About this exercise: Without the pictures, copy all the entries below exactly.

Edit difference data
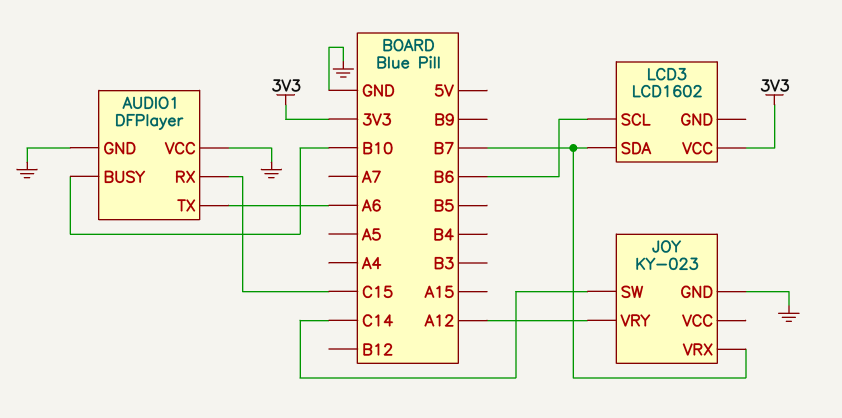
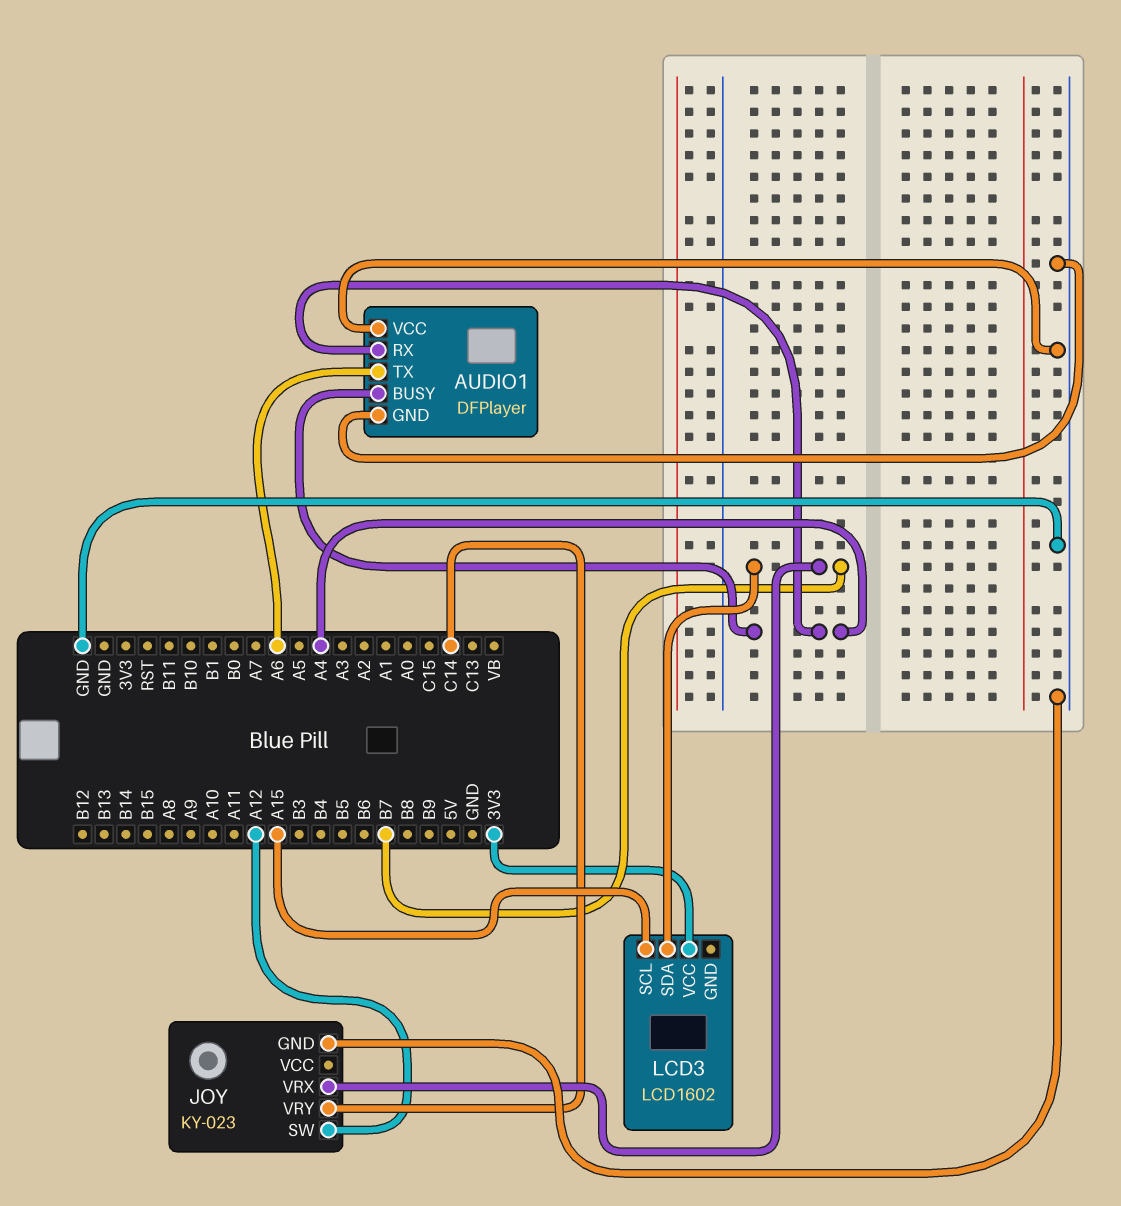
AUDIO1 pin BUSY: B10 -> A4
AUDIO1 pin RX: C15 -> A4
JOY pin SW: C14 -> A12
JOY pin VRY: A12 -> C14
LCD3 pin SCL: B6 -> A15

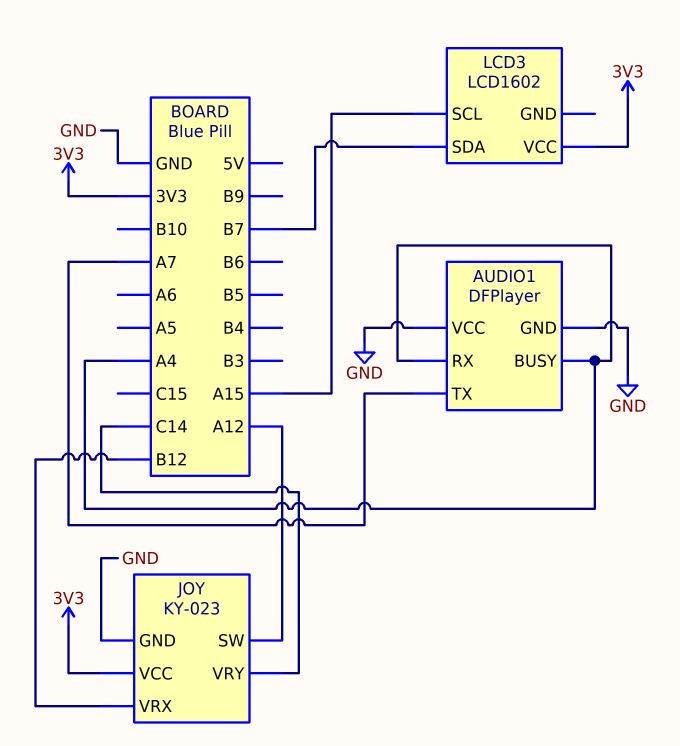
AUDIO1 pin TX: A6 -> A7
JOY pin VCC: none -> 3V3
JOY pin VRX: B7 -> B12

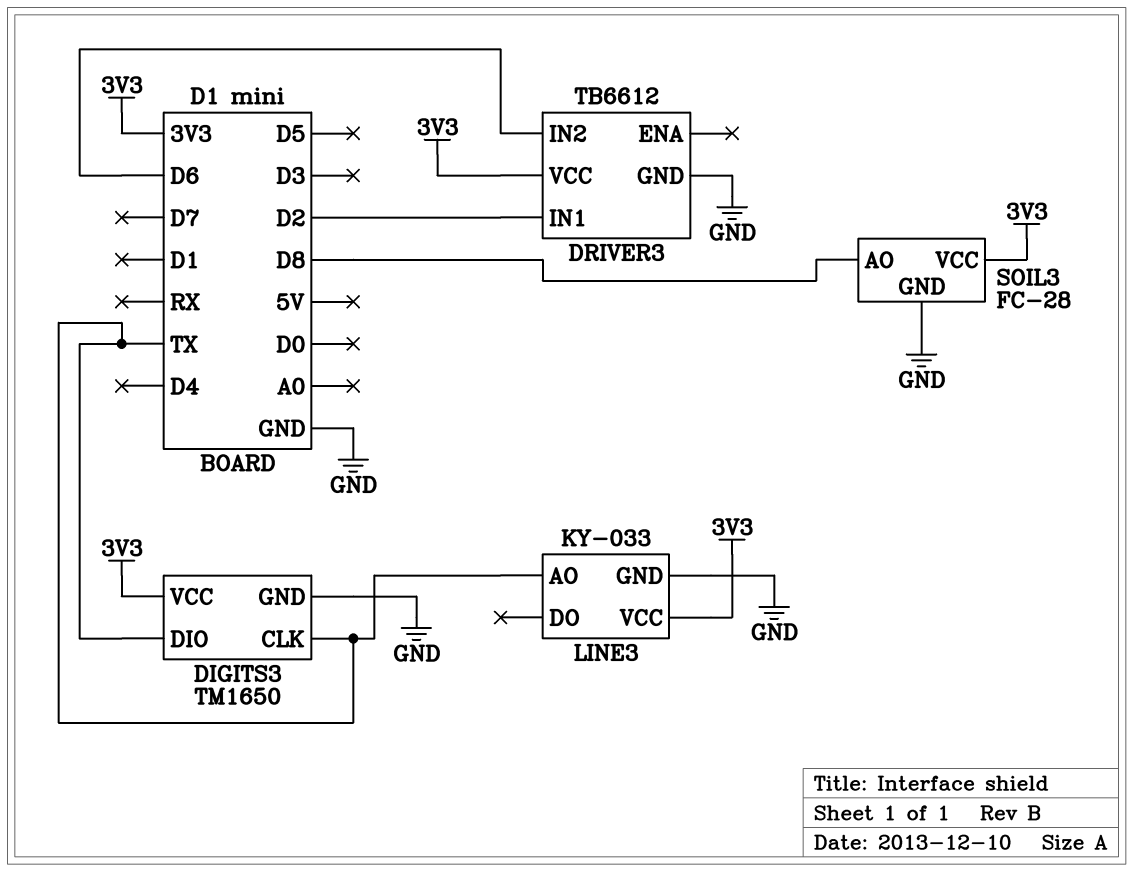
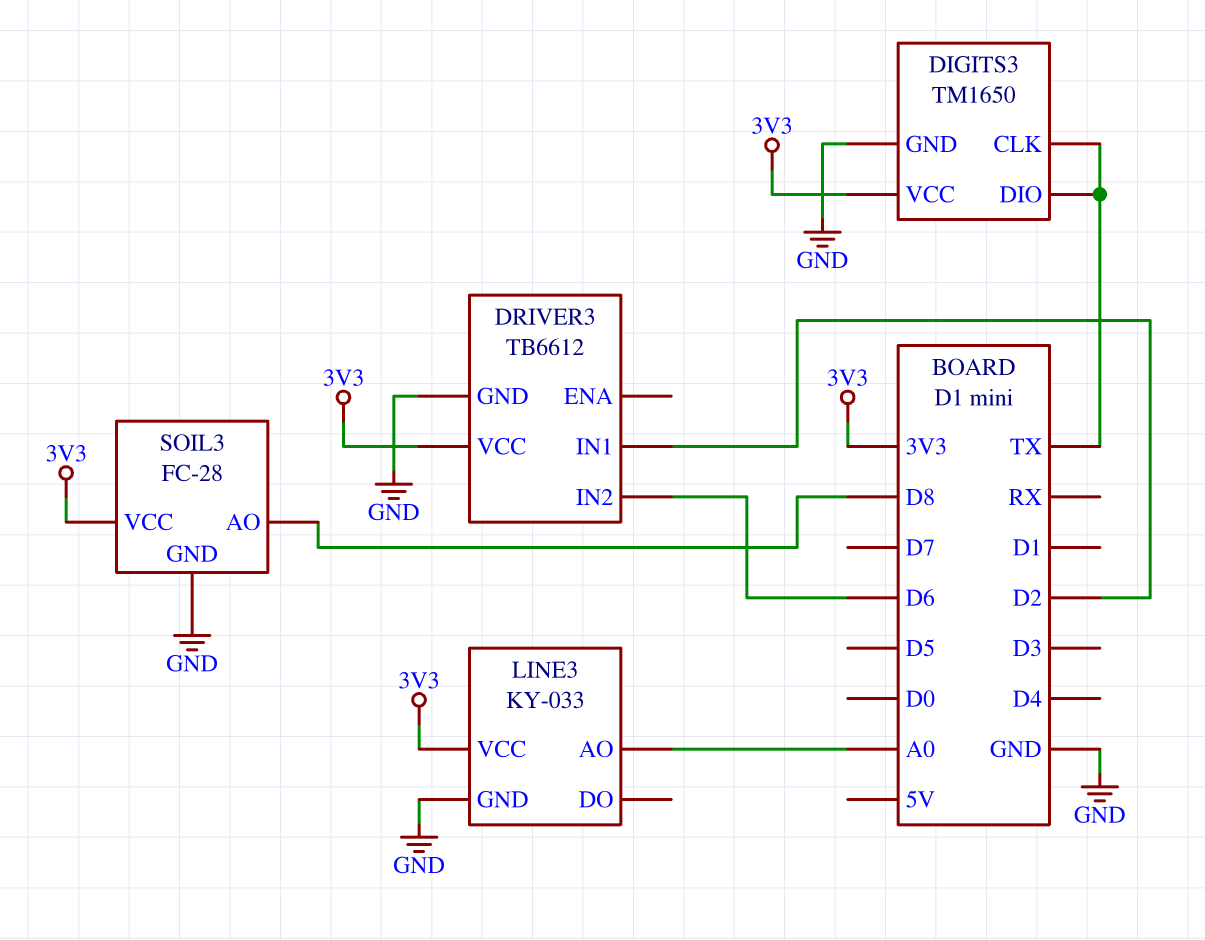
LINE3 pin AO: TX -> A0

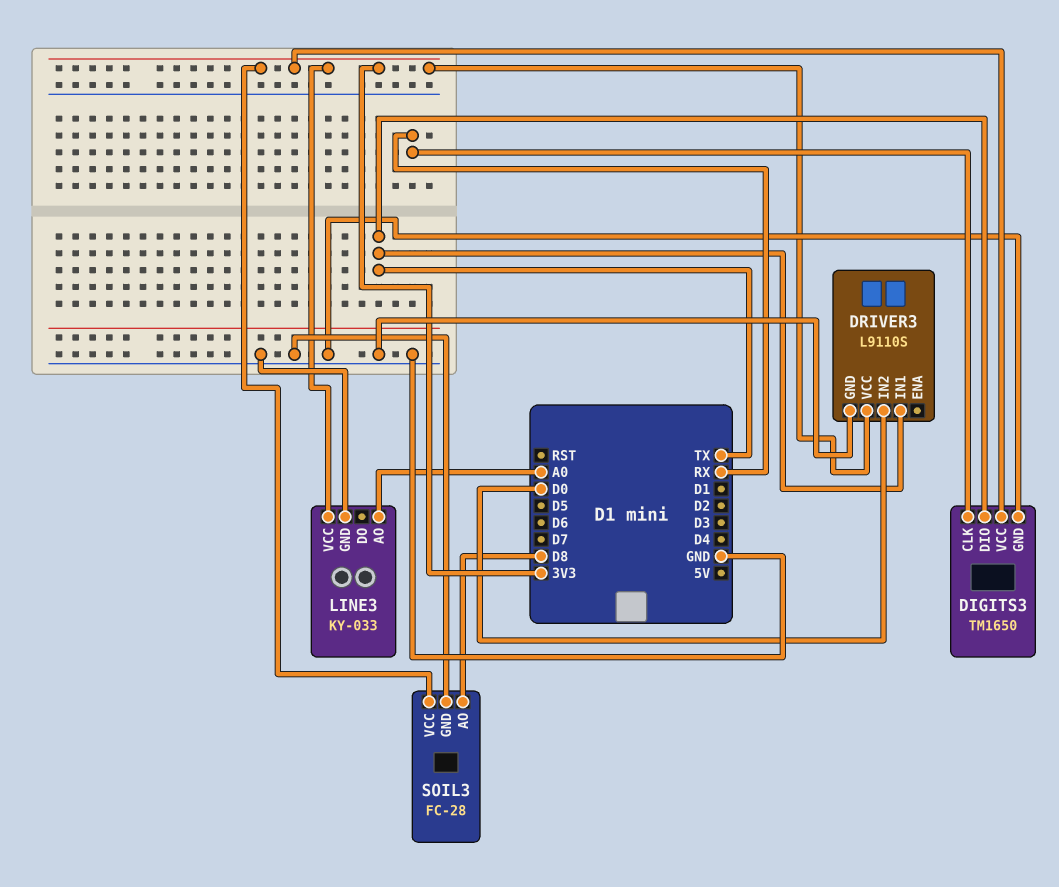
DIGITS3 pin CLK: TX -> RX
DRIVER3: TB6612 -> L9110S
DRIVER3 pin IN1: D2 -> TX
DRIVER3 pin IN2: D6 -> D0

Your solution:
AUDIO1 pin BUSY: B10 -> A4
AUDIO1 pin RX: C15 -> A4
JOY pin SW: C14 -> A12
JOY pin VRY: A12 -> C14
LCD3 pin SCL: B6 -> A15

AUDIO1 pin TX: A6 -> A7
JOY pin VCC: none -> 3V3
JOY pin VRX: B7 -> B12

LINE3 pin AO: TX -> A0

DIGITS3 pin CLK: TX -> RX
DRIVER3: TB6612 -> L9110S
DRIVER3 pin IN1: D2 -> TX
DRIVER3 pin IN2: D6 -> D0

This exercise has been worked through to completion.